• **INFORMATION SHOWN**:
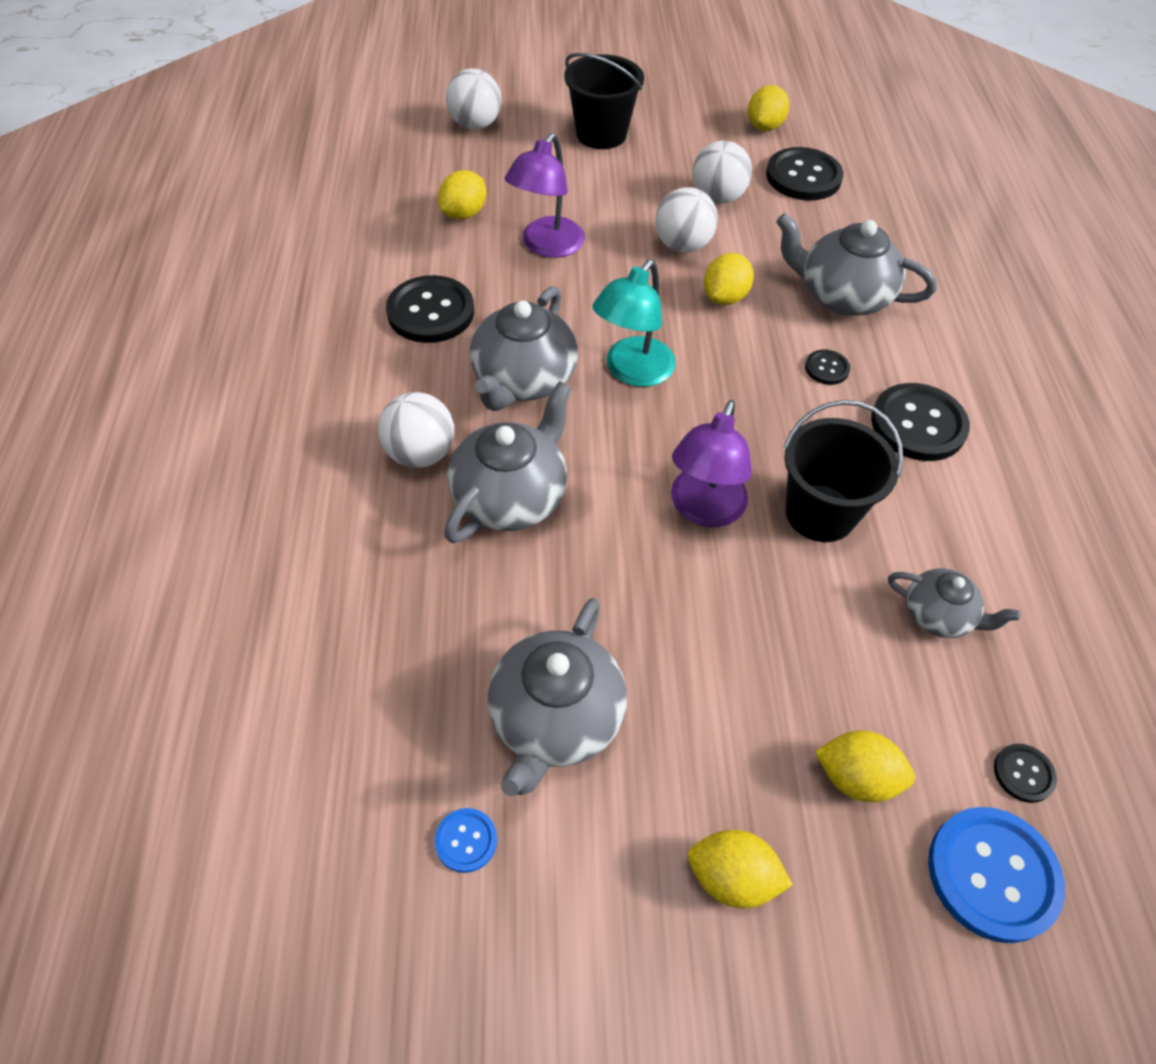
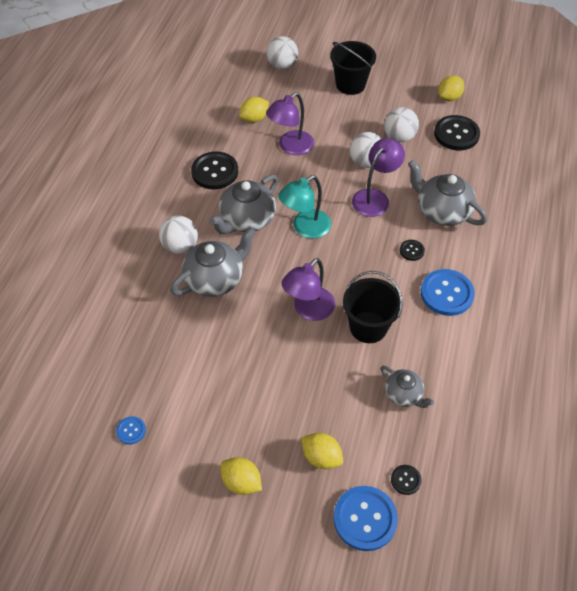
camera: 20 degrees right, 0 degrees up
grey teapot [487,598,627,796] -> none
yellow lemon [704,253,754,305] -> purple lamp [352,138,405,217]
black button [871,383,970,461] -> blue button [421,269,475,316]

• **GOAL OF THE EXERCISE**: When you write out the data, keep every line exact and drop the pictures.

• **WRITTEN SOLUTION**:
camera: 20 degrees right, 0 degrees up
grey teapot [487,598,627,796] -> none
yellow lemon [704,253,754,305] -> purple lamp [352,138,405,217]
black button [871,383,970,461] -> blue button [421,269,475,316]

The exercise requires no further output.